▶ WHAT THE EXERCISE ASKS
Each line of the listing must be set down exactly as it stands.

▶ EXTRACTED RECORDS
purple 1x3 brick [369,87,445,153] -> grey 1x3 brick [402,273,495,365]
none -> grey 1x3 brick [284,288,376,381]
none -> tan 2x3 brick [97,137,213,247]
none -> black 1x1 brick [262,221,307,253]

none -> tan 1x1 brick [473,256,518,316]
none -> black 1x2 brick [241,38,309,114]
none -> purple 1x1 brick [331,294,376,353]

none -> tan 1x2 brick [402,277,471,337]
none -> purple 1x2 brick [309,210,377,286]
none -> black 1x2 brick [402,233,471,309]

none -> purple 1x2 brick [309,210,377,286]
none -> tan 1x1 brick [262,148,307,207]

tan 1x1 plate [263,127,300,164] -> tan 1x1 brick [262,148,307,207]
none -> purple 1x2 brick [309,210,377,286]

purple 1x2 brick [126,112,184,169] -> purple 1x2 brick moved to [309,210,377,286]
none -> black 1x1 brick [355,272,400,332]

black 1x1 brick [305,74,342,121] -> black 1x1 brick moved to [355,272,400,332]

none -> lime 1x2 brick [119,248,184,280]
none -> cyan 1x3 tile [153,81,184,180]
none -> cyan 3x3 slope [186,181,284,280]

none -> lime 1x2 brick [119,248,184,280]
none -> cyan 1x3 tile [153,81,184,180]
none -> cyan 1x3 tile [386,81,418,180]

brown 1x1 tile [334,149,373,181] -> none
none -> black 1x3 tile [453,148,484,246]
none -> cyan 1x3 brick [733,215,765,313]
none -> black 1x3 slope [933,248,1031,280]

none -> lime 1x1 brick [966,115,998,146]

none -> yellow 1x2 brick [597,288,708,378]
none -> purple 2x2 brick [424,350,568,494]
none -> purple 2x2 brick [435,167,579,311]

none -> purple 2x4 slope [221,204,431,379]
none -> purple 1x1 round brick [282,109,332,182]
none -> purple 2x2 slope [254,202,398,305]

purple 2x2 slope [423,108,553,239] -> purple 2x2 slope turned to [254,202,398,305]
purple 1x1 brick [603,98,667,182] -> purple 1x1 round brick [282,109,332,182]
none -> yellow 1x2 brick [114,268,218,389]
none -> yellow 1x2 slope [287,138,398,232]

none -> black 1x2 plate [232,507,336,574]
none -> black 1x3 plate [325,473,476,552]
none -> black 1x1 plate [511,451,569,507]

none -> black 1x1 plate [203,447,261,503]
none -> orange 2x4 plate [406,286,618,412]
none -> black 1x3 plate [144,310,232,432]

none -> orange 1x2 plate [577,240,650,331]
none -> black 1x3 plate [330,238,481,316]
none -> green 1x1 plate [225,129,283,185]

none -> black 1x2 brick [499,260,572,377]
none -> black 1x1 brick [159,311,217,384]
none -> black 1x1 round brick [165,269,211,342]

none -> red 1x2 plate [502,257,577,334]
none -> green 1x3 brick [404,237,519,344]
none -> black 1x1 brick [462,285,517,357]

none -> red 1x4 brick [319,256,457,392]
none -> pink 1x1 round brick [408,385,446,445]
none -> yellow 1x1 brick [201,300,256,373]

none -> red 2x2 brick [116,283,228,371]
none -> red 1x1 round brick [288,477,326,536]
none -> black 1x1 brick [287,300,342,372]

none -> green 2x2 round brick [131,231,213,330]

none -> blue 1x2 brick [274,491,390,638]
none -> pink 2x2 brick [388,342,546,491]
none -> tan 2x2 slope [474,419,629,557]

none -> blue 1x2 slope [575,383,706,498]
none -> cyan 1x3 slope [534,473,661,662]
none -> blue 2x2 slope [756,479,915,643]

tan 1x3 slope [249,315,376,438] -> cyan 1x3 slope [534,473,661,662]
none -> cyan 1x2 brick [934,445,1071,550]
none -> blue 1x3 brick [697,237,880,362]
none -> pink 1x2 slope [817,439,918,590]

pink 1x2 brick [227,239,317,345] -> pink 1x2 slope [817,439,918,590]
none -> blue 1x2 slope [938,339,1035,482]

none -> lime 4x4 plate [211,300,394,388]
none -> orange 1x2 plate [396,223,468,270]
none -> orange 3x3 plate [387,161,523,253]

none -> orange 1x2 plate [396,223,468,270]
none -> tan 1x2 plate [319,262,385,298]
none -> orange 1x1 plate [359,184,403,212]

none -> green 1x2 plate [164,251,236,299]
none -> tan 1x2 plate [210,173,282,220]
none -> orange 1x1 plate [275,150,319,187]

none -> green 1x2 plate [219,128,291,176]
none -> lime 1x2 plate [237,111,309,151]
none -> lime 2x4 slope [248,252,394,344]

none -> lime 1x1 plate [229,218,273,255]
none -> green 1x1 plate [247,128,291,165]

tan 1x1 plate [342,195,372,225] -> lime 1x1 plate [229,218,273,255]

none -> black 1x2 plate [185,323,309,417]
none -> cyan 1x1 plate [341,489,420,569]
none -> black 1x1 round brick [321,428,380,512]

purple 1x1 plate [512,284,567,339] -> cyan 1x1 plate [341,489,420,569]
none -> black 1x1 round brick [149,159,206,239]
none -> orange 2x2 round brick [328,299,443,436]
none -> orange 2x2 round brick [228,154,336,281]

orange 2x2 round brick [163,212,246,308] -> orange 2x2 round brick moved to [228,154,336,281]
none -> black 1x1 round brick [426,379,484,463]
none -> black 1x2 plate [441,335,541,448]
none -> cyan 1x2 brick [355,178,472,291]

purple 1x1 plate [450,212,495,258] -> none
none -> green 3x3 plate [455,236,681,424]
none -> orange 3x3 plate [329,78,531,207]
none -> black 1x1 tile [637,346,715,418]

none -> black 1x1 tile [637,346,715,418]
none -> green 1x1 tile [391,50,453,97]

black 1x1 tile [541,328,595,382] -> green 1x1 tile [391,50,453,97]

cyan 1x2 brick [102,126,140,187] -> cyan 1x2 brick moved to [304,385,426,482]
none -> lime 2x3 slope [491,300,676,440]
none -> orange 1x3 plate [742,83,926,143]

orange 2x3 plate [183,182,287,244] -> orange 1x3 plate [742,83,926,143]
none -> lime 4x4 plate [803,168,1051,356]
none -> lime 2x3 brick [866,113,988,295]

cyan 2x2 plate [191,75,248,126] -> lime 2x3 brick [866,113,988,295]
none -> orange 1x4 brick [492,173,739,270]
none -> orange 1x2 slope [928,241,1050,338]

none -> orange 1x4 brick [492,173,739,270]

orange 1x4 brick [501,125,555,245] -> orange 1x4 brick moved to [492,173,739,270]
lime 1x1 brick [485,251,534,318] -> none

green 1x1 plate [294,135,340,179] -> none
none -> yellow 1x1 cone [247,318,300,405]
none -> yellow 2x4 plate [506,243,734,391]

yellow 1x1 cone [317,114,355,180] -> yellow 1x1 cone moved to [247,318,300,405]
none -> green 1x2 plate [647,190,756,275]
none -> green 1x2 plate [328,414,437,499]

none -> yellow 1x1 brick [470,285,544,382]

▶ EXPECTED ANSWER
purple 1x3 brick [369,87,445,153] -> grey 1x3 brick [402,273,495,365]
none -> grey 1x3 brick [284,288,376,381]
none -> tan 2x3 brick [97,137,213,247]
none -> black 1x1 brick [262,221,307,253]

none -> tan 1x1 brick [473,256,518,316]
none -> black 1x2 brick [241,38,309,114]
none -> purple 1x1 brick [331,294,376,353]

none -> tan 1x2 brick [402,277,471,337]
none -> purple 1x2 brick [309,210,377,286]
none -> black 1x2 brick [402,233,471,309]

none -> purple 1x2 brick [309,210,377,286]
none -> tan 1x1 brick [262,148,307,207]

tan 1x1 plate [263,127,300,164] -> tan 1x1 brick [262,148,307,207]
none -> purple 1x2 brick [309,210,377,286]

purple 1x2 brick [126,112,184,169] -> purple 1x2 brick moved to [309,210,377,286]
none -> black 1x1 brick [355,272,400,332]

black 1x1 brick [305,74,342,121] -> black 1x1 brick moved to [355,272,400,332]

none -> lime 1x2 brick [119,248,184,280]
none -> cyan 1x3 tile [153,81,184,180]
none -> cyan 3x3 slope [186,181,284,280]

none -> lime 1x2 brick [119,248,184,280]
none -> cyan 1x3 tile [153,81,184,180]
none -> cyan 1x3 tile [386,81,418,180]

brown 1x1 tile [334,149,373,181] -> none
none -> black 1x3 tile [453,148,484,246]
none -> cyan 1x3 brick [733,215,765,313]
none -> black 1x3 slope [933,248,1031,280]

none -> lime 1x1 brick [966,115,998,146]

none -> yellow 1x2 brick [597,288,708,378]
none -> purple 2x2 brick [424,350,568,494]
none -> purple 2x2 brick [435,167,579,311]

none -> purple 2x4 slope [221,204,431,379]
none -> purple 1x1 round brick [282,109,332,182]
none -> purple 2x2 slope [254,202,398,305]

purple 2x2 slope [423,108,553,239] -> purple 2x2 slope turned to [254,202,398,305]
purple 1x1 brick [603,98,667,182] -> purple 1x1 round brick [282,109,332,182]
none -> yellow 1x2 brick [114,268,218,389]
none -> yellow 1x2 slope [287,138,398,232]

none -> black 1x2 plate [232,507,336,574]
none -> black 1x3 plate [325,473,476,552]
none -> black 1x1 plate [511,451,569,507]

none -> black 1x1 plate [203,447,261,503]
none -> orange 2x4 plate [406,286,618,412]
none -> black 1x3 plate [144,310,232,432]

none -> orange 1x2 plate [577,240,650,331]
none -> black 1x3 plate [330,238,481,316]
none -> green 1x1 plate [225,129,283,185]

none -> black 1x2 brick [499,260,572,377]
none -> black 1x1 brick [159,311,217,384]
none -> black 1x1 round brick [165,269,211,342]

none -> red 1x2 plate [502,257,577,334]
none -> green 1x3 brick [404,237,519,344]
none -> black 1x1 brick [462,285,517,357]

none -> red 1x4 brick [319,256,457,392]
none -> pink 1x1 round brick [408,385,446,445]
none -> yellow 1x1 brick [201,300,256,373]

none -> red 2x2 brick [116,283,228,371]
none -> red 1x1 round brick [288,477,326,536]
none -> black 1x1 brick [287,300,342,372]

none -> green 2x2 round brick [131,231,213,330]

none -> blue 1x2 brick [274,491,390,638]
none -> pink 2x2 brick [388,342,546,491]
none -> tan 2x2 slope [474,419,629,557]

none -> blue 1x2 slope [575,383,706,498]
none -> cyan 1x3 slope [534,473,661,662]
none -> blue 2x2 slope [756,479,915,643]

tan 1x3 slope [249,315,376,438] -> cyan 1x3 slope [534,473,661,662]
none -> cyan 1x2 brick [934,445,1071,550]
none -> blue 1x3 brick [697,237,880,362]
none -> pink 1x2 slope [817,439,918,590]

pink 1x2 brick [227,239,317,345] -> pink 1x2 slope [817,439,918,590]
none -> blue 1x2 slope [938,339,1035,482]

none -> lime 4x4 plate [211,300,394,388]
none -> orange 1x2 plate [396,223,468,270]
none -> orange 3x3 plate [387,161,523,253]

none -> orange 1x2 plate [396,223,468,270]
none -> tan 1x2 plate [319,262,385,298]
none -> orange 1x1 plate [359,184,403,212]

none -> green 1x2 plate [164,251,236,299]
none -> tan 1x2 plate [210,173,282,220]
none -> orange 1x1 plate [275,150,319,187]

none -> green 1x2 plate [219,128,291,176]
none -> lime 1x2 plate [237,111,309,151]
none -> lime 2x4 slope [248,252,394,344]

none -> lime 1x1 plate [229,218,273,255]
none -> green 1x1 plate [247,128,291,165]

tan 1x1 plate [342,195,372,225] -> lime 1x1 plate [229,218,273,255]

none -> black 1x2 plate [185,323,309,417]
none -> cyan 1x1 plate [341,489,420,569]
none -> black 1x1 round brick [321,428,380,512]

purple 1x1 plate [512,284,567,339] -> cyan 1x1 plate [341,489,420,569]
none -> black 1x1 round brick [149,159,206,239]
none -> orange 2x2 round brick [328,299,443,436]
none -> orange 2x2 round brick [228,154,336,281]

orange 2x2 round brick [163,212,246,308] -> orange 2x2 round brick moved to [228,154,336,281]
none -> black 1x1 round brick [426,379,484,463]
none -> black 1x2 plate [441,335,541,448]
none -> cyan 1x2 brick [355,178,472,291]

purple 1x1 plate [450,212,495,258] -> none
none -> green 3x3 plate [455,236,681,424]
none -> orange 3x3 plate [329,78,531,207]
none -> black 1x1 tile [637,346,715,418]

none -> black 1x1 tile [637,346,715,418]
none -> green 1x1 tile [391,50,453,97]

black 1x1 tile [541,328,595,382] -> green 1x1 tile [391,50,453,97]

cyan 1x2 brick [102,126,140,187] -> cyan 1x2 brick moved to [304,385,426,482]
none -> lime 2x3 slope [491,300,676,440]
none -> orange 1x3 plate [742,83,926,143]

orange 2x3 plate [183,182,287,244] -> orange 1x3 plate [742,83,926,143]
none -> lime 4x4 plate [803,168,1051,356]
none -> lime 2x3 brick [866,113,988,295]

cyan 2x2 plate [191,75,248,126] -> lime 2x3 brick [866,113,988,295]
none -> orange 1x4 brick [492,173,739,270]
none -> orange 1x2 slope [928,241,1050,338]

none -> orange 1x4 brick [492,173,739,270]

orange 1x4 brick [501,125,555,245] -> orange 1x4 brick moved to [492,173,739,270]
lime 1x1 brick [485,251,534,318] -> none

green 1x1 plate [294,135,340,179] -> none
none -> yellow 1x1 cone [247,318,300,405]
none -> yellow 2x4 plate [506,243,734,391]

yellow 1x1 cone [317,114,355,180] -> yellow 1x1 cone moved to [247,318,300,405]
none -> green 1x2 plate [647,190,756,275]
none -> green 1x2 plate [328,414,437,499]

none -> yellow 1x1 brick [470,285,544,382]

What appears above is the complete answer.